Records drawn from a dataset
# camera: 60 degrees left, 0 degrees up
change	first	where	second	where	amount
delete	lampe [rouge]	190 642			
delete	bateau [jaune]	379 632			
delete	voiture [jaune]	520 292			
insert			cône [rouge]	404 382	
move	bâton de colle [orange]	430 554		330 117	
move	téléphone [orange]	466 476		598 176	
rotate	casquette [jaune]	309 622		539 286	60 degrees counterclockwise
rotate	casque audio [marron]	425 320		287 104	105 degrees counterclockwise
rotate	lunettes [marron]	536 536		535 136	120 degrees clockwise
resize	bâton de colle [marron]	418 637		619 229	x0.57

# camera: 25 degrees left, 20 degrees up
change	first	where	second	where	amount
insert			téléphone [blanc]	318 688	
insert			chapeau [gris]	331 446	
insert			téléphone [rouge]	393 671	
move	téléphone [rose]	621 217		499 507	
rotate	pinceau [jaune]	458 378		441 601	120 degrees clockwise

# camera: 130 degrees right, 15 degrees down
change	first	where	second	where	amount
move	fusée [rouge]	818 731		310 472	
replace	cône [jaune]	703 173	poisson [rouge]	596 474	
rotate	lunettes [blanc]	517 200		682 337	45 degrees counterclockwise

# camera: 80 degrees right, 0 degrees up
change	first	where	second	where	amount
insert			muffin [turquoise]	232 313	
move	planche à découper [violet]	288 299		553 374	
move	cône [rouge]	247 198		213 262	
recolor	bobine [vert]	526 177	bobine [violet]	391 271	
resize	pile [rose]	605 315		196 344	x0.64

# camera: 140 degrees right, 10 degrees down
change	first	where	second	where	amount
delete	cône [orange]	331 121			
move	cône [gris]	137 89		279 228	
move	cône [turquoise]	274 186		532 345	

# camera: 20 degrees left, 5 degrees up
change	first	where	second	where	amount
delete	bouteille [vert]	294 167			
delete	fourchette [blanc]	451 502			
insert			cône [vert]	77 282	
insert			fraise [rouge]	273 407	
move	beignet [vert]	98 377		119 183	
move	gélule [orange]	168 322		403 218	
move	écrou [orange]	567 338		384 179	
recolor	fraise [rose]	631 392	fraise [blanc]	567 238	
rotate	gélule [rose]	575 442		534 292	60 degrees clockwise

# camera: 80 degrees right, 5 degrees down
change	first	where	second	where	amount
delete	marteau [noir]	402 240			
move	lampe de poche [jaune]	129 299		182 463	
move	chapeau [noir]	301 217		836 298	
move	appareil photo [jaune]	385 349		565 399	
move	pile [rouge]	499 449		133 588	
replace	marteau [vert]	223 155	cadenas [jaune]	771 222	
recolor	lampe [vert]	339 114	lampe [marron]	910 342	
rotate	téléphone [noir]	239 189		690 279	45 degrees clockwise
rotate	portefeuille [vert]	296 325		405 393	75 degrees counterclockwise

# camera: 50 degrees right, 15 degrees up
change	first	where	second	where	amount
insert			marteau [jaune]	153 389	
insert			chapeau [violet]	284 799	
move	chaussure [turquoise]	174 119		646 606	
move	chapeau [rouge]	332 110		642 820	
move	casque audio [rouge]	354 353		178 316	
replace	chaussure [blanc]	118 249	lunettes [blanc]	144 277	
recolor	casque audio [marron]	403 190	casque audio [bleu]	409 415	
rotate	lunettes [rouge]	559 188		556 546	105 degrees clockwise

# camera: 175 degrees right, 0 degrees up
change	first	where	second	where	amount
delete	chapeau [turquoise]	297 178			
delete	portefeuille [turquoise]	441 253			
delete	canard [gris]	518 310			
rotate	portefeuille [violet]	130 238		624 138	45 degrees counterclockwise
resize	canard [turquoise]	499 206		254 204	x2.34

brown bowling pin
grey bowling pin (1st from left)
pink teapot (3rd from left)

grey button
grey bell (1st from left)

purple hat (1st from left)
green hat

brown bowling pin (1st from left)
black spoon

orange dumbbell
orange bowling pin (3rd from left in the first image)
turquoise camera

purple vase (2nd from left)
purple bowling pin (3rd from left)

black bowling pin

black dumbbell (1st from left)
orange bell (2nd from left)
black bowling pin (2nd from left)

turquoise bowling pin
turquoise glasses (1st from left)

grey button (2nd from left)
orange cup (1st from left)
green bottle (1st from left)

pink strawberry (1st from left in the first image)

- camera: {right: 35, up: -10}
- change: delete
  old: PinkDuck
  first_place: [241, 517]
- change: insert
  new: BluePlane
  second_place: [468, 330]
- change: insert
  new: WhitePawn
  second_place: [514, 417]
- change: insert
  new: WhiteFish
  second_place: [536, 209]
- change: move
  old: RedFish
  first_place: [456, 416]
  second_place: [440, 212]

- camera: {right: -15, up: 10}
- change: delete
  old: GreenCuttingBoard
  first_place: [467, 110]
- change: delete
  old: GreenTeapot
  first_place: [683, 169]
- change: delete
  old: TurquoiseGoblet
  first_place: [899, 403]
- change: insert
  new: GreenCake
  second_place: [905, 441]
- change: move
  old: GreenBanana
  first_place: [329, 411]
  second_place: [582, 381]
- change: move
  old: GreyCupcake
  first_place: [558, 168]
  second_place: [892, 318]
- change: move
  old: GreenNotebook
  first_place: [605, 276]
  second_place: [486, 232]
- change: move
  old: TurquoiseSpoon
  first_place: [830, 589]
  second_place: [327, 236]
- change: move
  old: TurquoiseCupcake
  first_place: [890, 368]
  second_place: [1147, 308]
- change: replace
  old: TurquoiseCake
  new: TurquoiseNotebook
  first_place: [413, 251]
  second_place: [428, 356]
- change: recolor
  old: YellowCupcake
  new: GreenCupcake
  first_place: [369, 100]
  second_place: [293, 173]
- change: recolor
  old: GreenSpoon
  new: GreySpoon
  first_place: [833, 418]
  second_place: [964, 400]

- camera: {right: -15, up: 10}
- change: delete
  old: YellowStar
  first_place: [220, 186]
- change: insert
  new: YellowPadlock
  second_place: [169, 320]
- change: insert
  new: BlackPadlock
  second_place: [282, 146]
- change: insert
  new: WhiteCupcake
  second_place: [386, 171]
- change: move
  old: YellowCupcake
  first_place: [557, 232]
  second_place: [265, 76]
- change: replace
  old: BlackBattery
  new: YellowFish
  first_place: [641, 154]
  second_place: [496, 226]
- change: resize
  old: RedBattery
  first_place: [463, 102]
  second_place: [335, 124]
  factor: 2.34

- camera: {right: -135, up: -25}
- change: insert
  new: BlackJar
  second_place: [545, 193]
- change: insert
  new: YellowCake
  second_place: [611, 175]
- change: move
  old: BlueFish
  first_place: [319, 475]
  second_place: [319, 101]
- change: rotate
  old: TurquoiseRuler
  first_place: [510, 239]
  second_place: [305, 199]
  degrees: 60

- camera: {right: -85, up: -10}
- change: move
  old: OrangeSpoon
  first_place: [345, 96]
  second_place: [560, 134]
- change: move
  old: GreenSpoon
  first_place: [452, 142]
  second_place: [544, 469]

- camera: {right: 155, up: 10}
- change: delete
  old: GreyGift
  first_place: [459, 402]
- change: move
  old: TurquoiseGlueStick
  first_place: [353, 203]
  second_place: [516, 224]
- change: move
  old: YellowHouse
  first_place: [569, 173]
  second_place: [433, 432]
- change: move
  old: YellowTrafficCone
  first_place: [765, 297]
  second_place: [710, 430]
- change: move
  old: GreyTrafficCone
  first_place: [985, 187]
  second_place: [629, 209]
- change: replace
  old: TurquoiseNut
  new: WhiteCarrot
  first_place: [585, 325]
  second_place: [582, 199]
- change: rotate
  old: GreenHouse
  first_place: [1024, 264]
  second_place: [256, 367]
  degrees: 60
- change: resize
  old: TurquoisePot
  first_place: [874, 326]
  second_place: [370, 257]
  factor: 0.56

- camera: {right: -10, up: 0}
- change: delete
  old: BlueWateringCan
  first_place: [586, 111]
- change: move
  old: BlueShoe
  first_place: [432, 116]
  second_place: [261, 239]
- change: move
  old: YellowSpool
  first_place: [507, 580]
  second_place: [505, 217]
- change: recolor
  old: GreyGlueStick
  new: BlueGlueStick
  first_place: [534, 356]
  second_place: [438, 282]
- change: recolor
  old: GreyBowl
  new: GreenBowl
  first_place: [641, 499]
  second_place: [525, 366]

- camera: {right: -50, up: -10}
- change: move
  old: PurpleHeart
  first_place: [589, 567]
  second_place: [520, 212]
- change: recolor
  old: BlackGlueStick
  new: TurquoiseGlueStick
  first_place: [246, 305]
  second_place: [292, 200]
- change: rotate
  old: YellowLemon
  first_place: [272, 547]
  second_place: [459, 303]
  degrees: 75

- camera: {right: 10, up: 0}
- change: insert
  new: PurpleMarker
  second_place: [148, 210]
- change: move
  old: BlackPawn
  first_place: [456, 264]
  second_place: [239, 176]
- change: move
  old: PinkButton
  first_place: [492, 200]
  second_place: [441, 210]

(PROBLEM DETAILS)
Could you reproduce exactly the lines of the entries above, from the one with "new: WhitePawn" through the one with "first_place: [456, 416]", and nothing else?

(EXERCISE RESPONSE)
  new: WhitePawn
  second_place: [514, 417]
- change: insert
  new: WhiteFish
  second_place: [536, 209]
- change: move
  old: RedFish
  first_place: [456, 416]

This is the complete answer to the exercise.